--- Supplied records Enclosed Below ---
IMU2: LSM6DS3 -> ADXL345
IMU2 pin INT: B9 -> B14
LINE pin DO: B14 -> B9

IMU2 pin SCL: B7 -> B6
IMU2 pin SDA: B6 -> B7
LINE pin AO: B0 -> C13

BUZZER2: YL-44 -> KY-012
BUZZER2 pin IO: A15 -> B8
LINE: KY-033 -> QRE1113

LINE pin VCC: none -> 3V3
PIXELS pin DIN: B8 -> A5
--- End of Enclosed Supplied records ---
--- Supplied records Enclosed Below ---
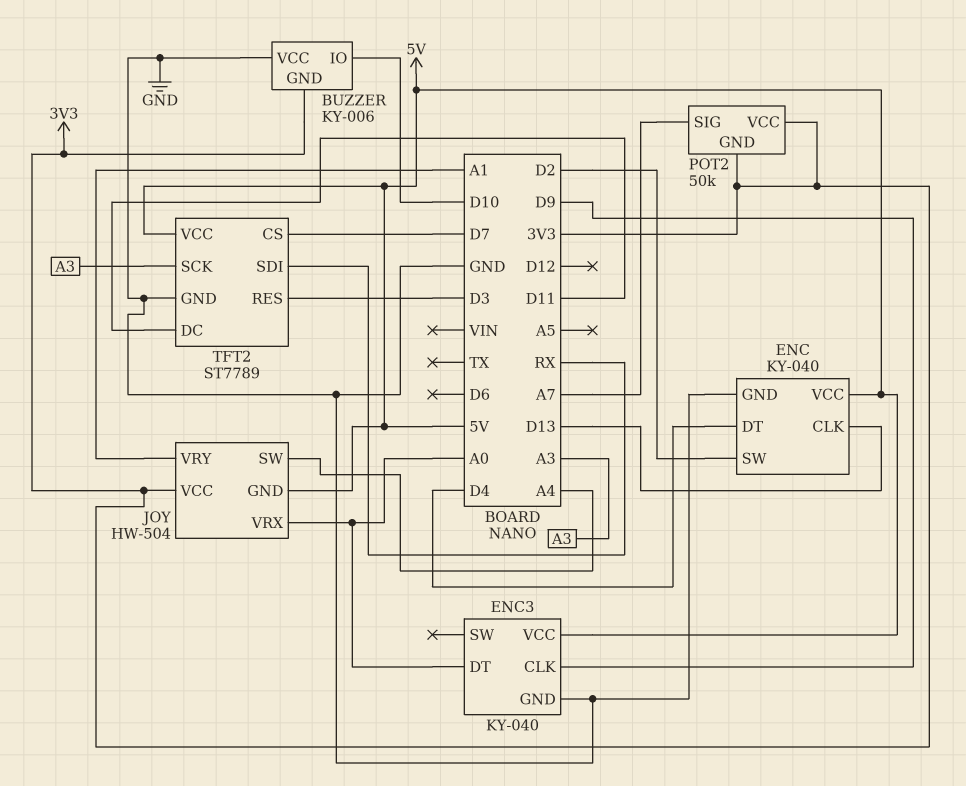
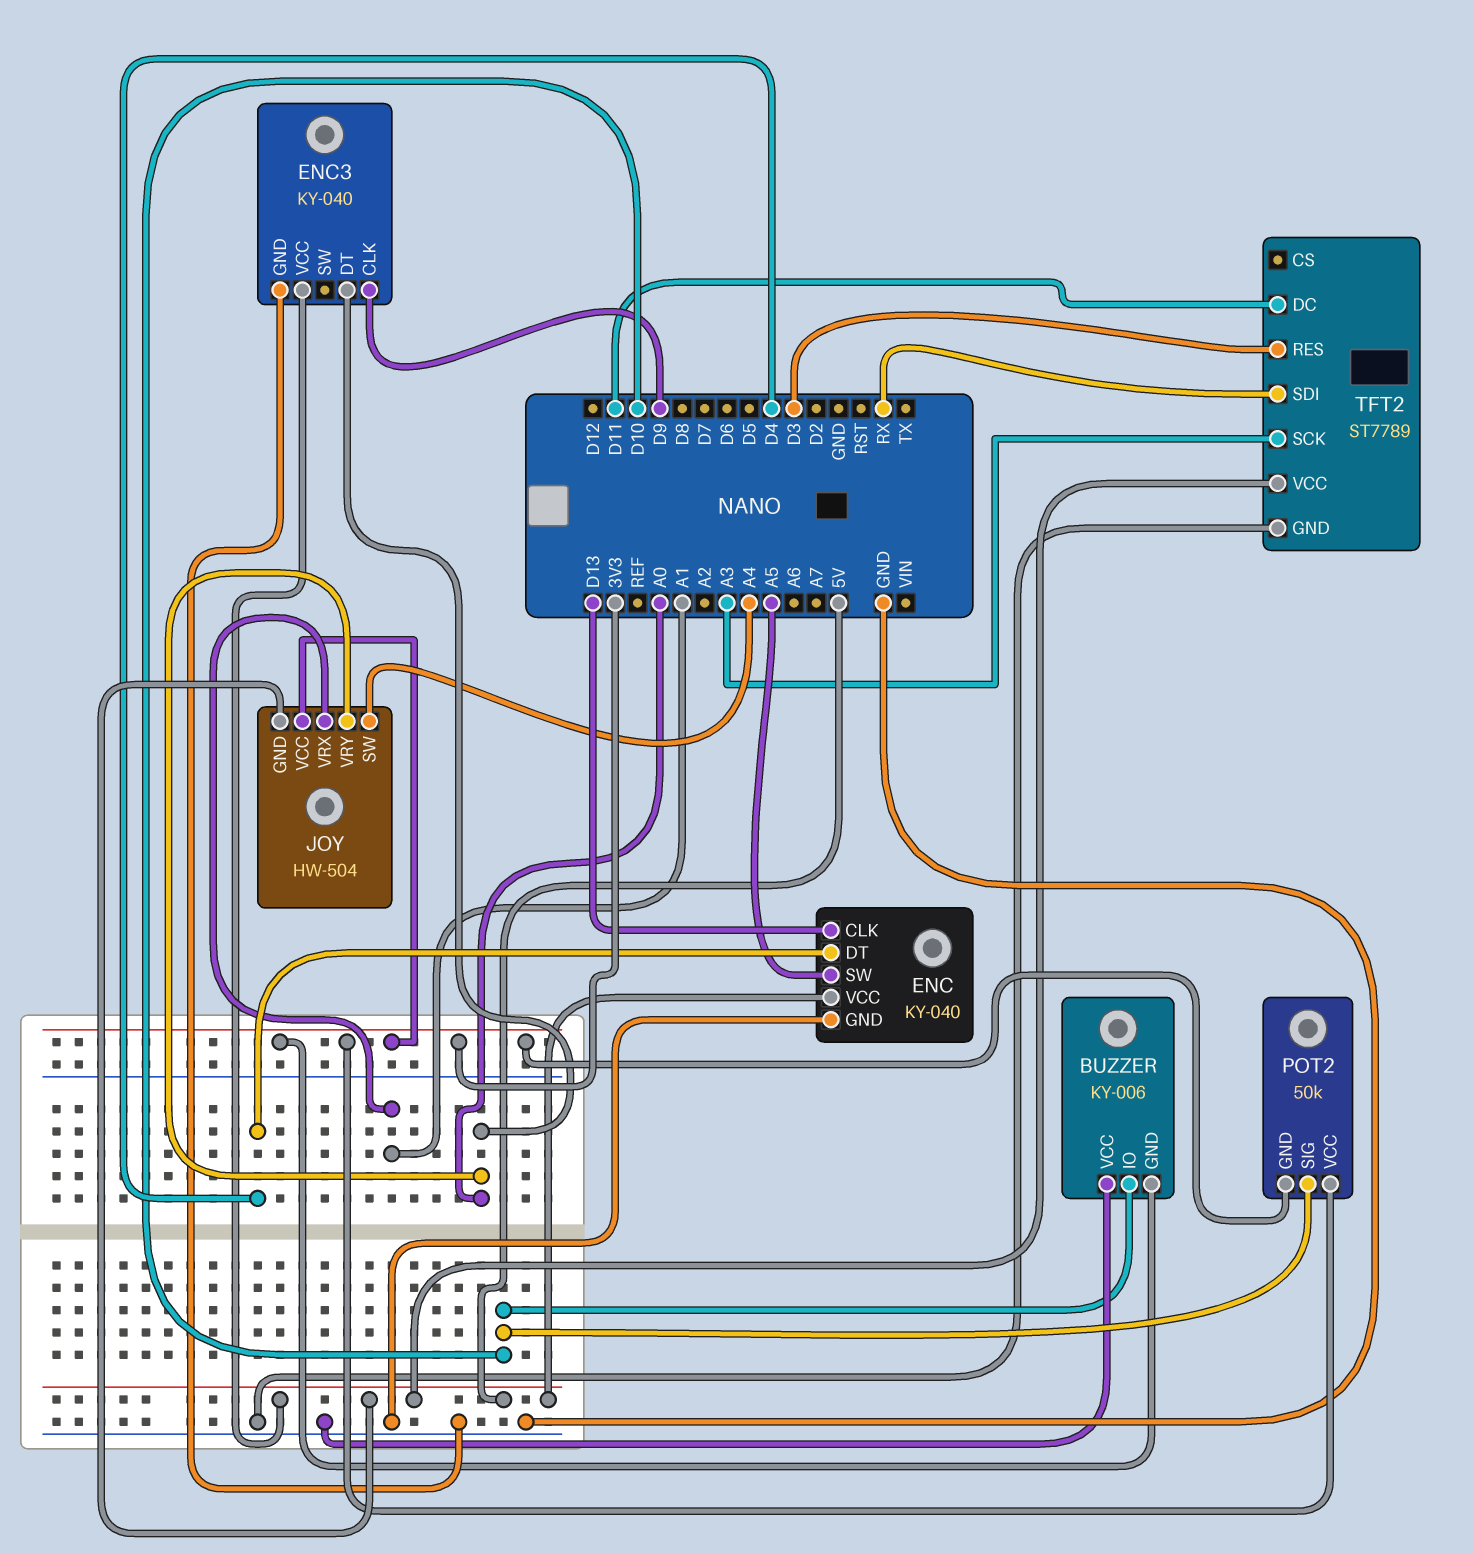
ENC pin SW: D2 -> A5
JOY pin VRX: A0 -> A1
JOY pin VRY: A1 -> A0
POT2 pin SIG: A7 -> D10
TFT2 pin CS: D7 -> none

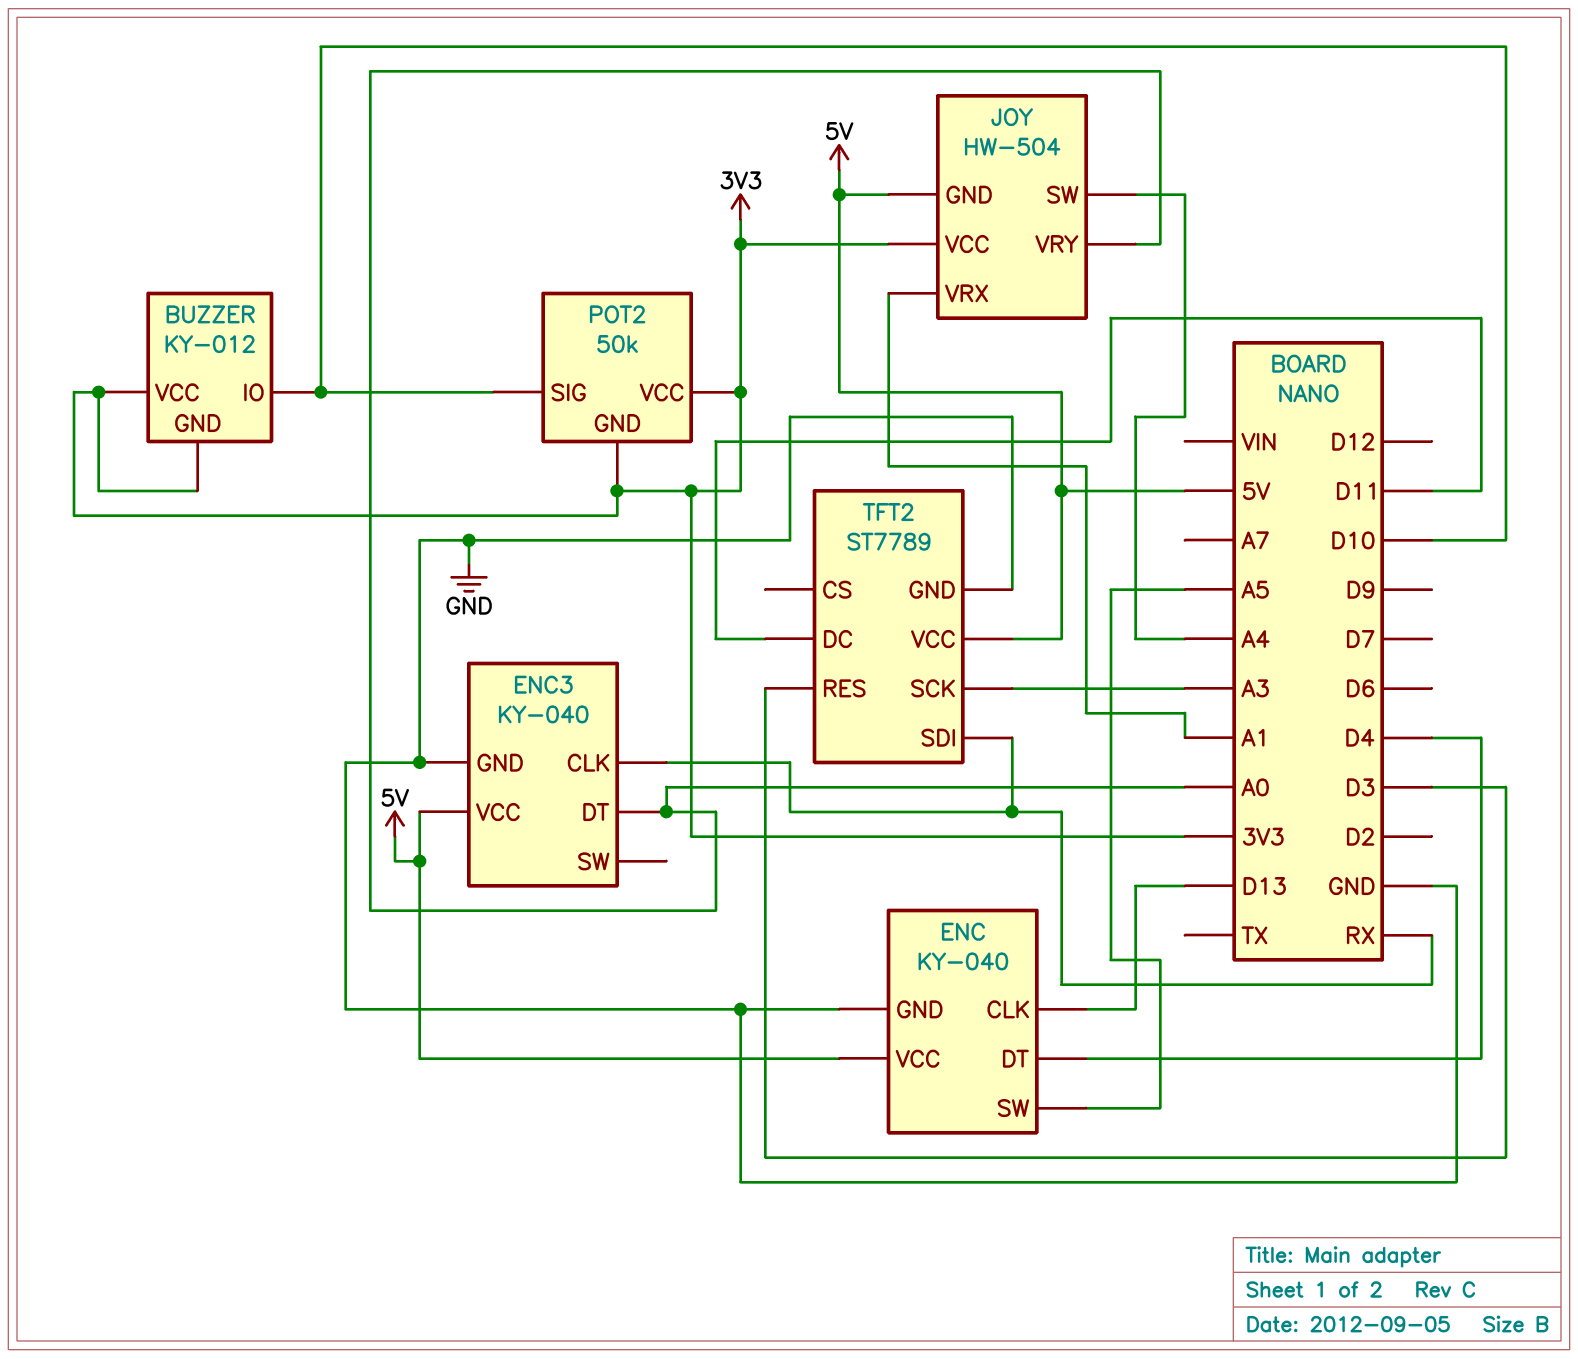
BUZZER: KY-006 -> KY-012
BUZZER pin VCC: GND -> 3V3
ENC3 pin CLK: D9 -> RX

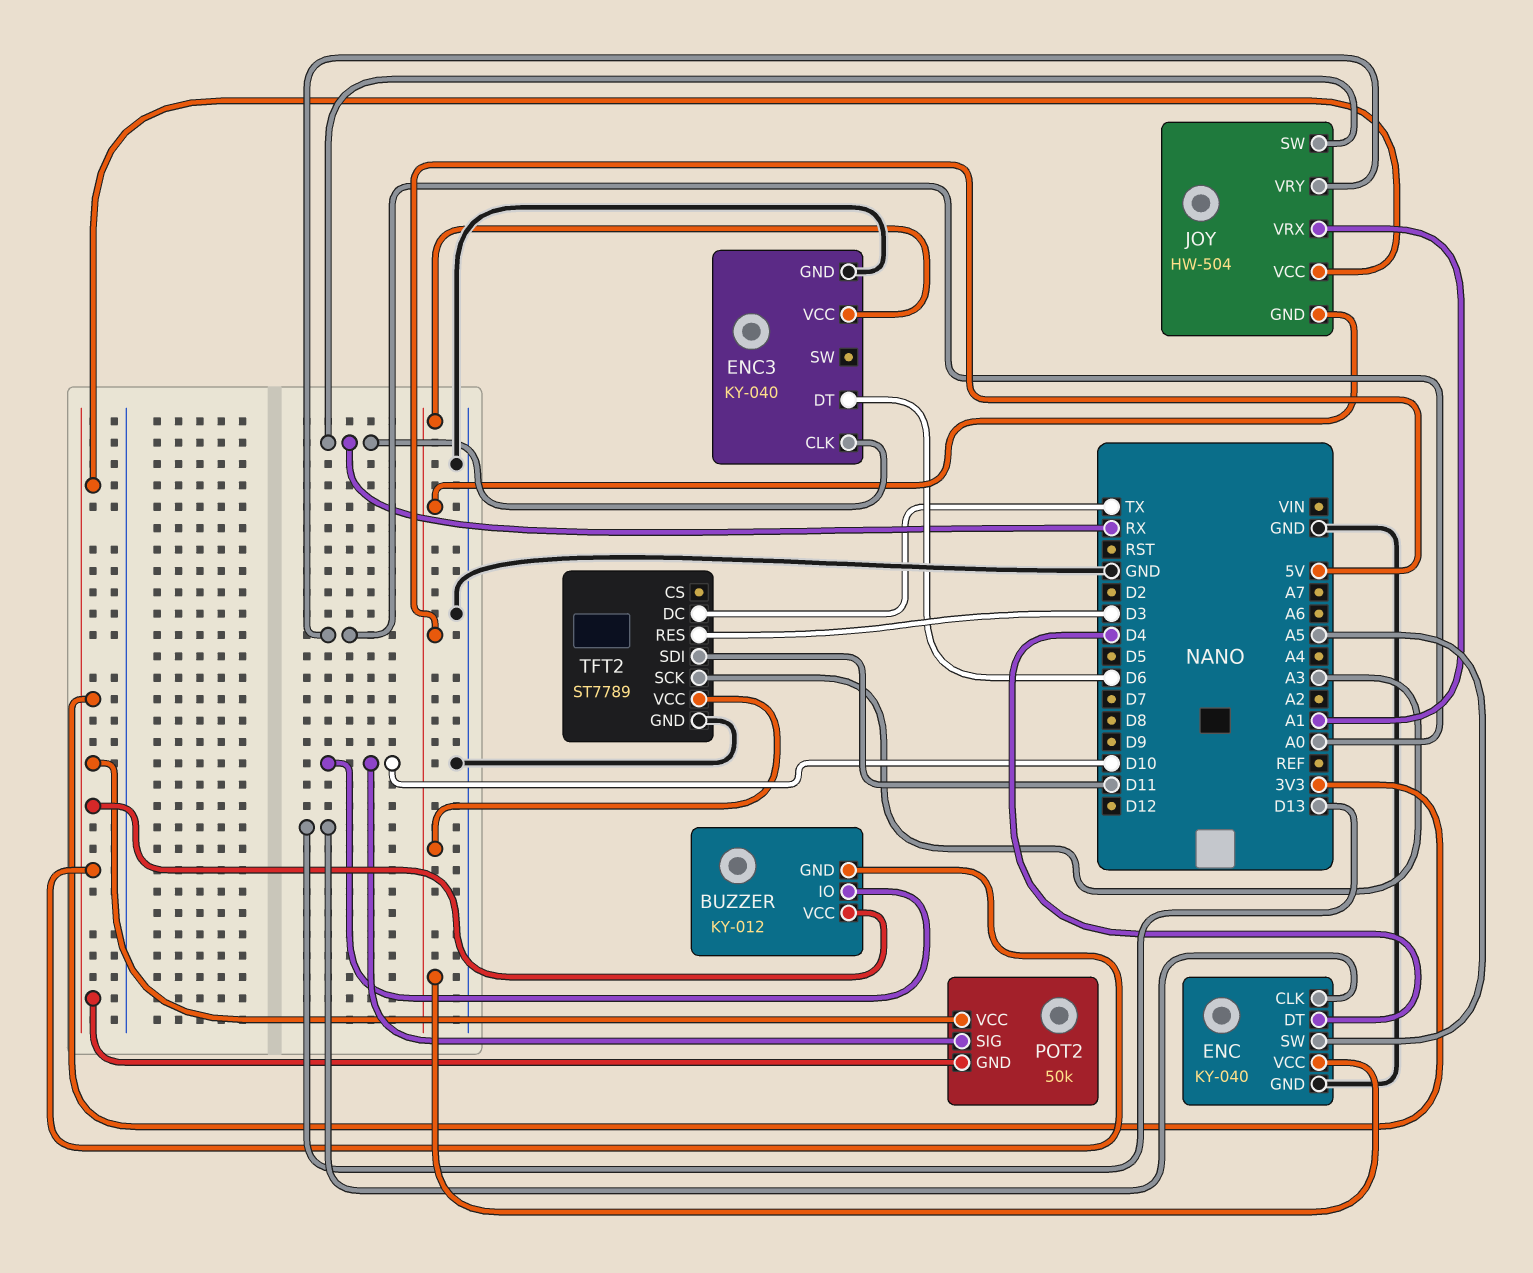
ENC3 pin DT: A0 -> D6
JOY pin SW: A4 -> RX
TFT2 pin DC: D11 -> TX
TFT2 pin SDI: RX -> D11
--- End of Enclosed Supplied records ---
Task objective:
How would the lines above read from the one with "TFT2 pin CS: D7 -> none" to the one with "TFT2 pin SDI: RX -> D11", inclusive, with no pictures? Write them out exactly.

Response:
TFT2 pin CS: D7 -> none

BUZZER: KY-006 -> KY-012
BUZZER pin VCC: GND -> 3V3
ENC3 pin CLK: D9 -> RX

ENC3 pin DT: A0 -> D6
JOY pin SW: A4 -> RX
TFT2 pin DC: D11 -> TX
TFT2 pin SDI: RX -> D11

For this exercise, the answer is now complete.